(Revision tracking records)
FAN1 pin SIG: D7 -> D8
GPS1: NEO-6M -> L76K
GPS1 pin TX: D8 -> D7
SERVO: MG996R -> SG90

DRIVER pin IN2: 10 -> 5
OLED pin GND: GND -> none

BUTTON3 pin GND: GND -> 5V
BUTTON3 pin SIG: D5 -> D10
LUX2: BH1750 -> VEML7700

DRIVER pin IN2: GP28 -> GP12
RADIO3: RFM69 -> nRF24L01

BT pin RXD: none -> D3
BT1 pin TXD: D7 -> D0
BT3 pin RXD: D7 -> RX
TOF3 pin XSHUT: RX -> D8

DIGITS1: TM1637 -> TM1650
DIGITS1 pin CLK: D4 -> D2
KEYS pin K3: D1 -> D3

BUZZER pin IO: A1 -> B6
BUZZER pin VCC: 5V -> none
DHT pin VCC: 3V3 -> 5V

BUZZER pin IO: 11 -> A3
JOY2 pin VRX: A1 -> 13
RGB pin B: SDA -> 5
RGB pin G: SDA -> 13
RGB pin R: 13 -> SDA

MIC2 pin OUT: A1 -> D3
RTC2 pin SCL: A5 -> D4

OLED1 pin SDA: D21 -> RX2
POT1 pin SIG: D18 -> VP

**Aim of the exercise:**
The full set of records above is to be printed exactly as it appears.

**Output below:**
FAN1 pin SIG: D7 -> D8
GPS1: NEO-6M -> L76K
GPS1 pin TX: D8 -> D7
SERVO: MG996R -> SG90

DRIVER pin IN2: 10 -> 5
OLED pin GND: GND -> none

BUTTON3 pin GND: GND -> 5V
BUTTON3 pin SIG: D5 -> D10
LUX2: BH1750 -> VEML7700

DRIVER pin IN2: GP28 -> GP12
RADIO3: RFM69 -> nRF24L01

BT pin RXD: none -> D3
BT1 pin TXD: D7 -> D0
BT3 pin RXD: D7 -> RX
TOF3 pin XSHUT: RX -> D8

DIGITS1: TM1637 -> TM1650
DIGITS1 pin CLK: D4 -> D2
KEYS pin K3: D1 -> D3

BUZZER pin IO: A1 -> B6
BUZZER pin VCC: 5V -> none
DHT pin VCC: 3V3 -> 5V

BUZZER pin IO: 11 -> A3
JOY2 pin VRX: A1 -> 13
RGB pin B: SDA -> 5
RGB pin G: SDA -> 13
RGB pin R: 13 -> SDA

MIC2 pin OUT: A1 -> D3
RTC2 pin SCL: A5 -> D4

OLED1 pin SDA: D21 -> RX2
POT1 pin SIG: D18 -> VP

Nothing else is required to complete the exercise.